DATA TO EXAMINE.
◆ ◆ ◆ ◆ ◆ ◆ ◆

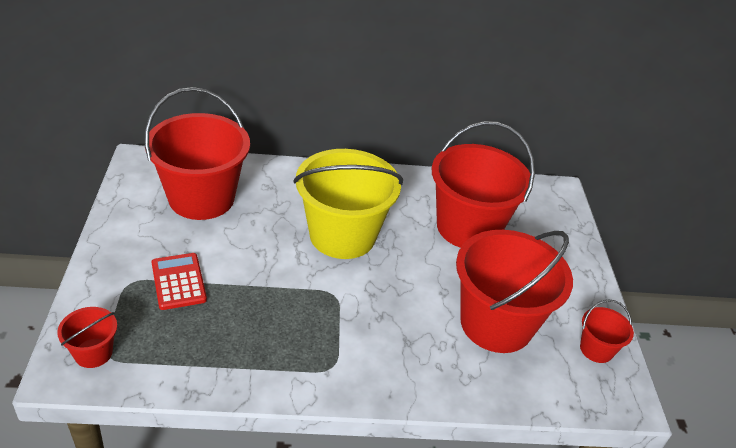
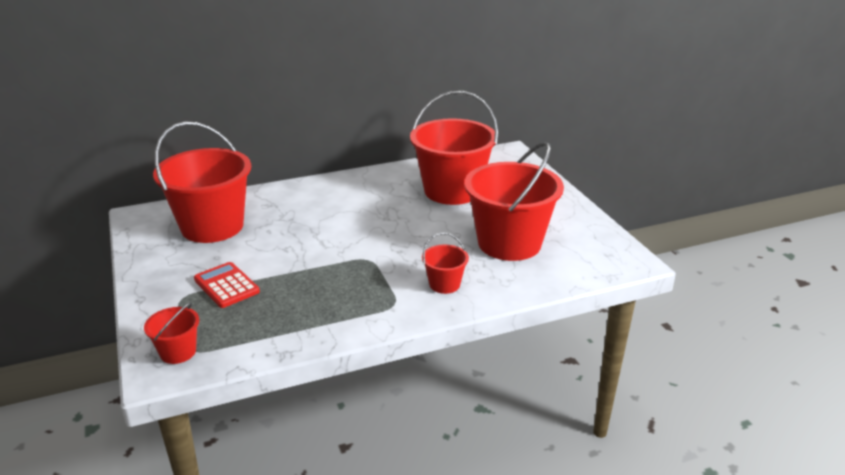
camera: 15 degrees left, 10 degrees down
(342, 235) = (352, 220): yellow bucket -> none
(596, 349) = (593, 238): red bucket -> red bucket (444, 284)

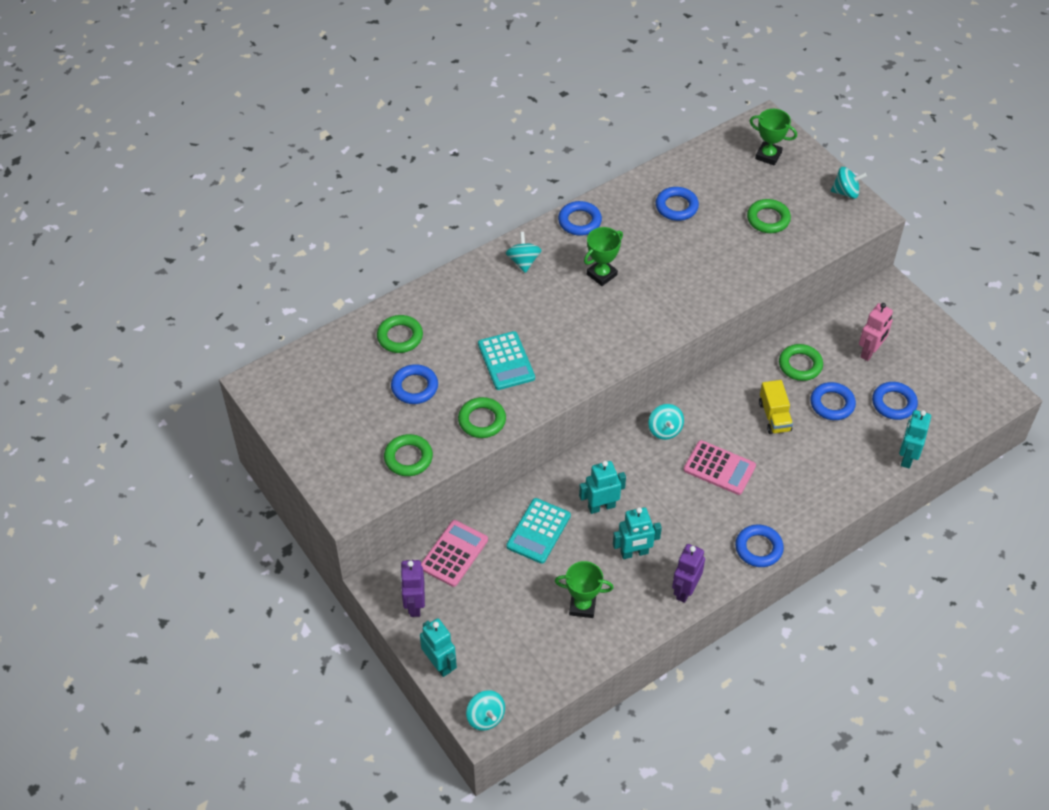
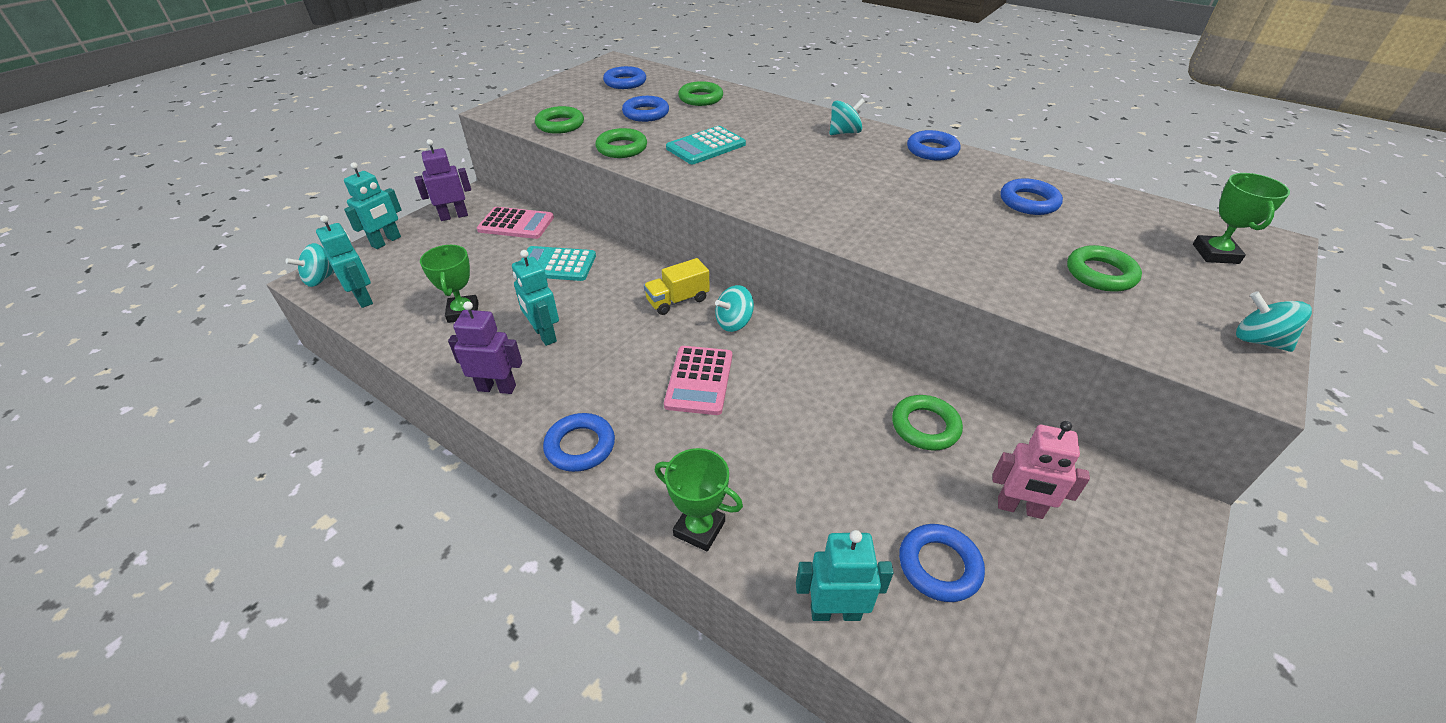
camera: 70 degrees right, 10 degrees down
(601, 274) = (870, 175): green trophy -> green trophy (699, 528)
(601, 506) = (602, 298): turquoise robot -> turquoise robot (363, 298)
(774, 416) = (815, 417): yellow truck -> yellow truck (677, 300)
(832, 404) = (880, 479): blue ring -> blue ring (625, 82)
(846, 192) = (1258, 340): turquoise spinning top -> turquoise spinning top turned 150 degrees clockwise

◆ ◆ ◆ ◆ ◆ ◆ ◆

ACTIVITY. Starting at the top of the listing above, reproduce each line up to and including the one with "(832, 404) = (880, 479): blue"; omit the pictures.

ANSWER AREA.
camera: 15 degrees left, 10 degrees down
(342, 235) = (352, 220): yellow bucket -> none
(596, 349) = (593, 238): red bucket -> red bucket (444, 284)

camera: 70 degrees right, 10 degrees down
(601, 274) = (870, 175): green trophy -> green trophy (699, 528)
(601, 506) = (602, 298): turquoise robot -> turquoise robot (363, 298)
(774, 416) = (815, 417): yellow truck -> yellow truck (677, 300)
(832, 404) = (880, 479): blue ring -> blue ring (625, 82)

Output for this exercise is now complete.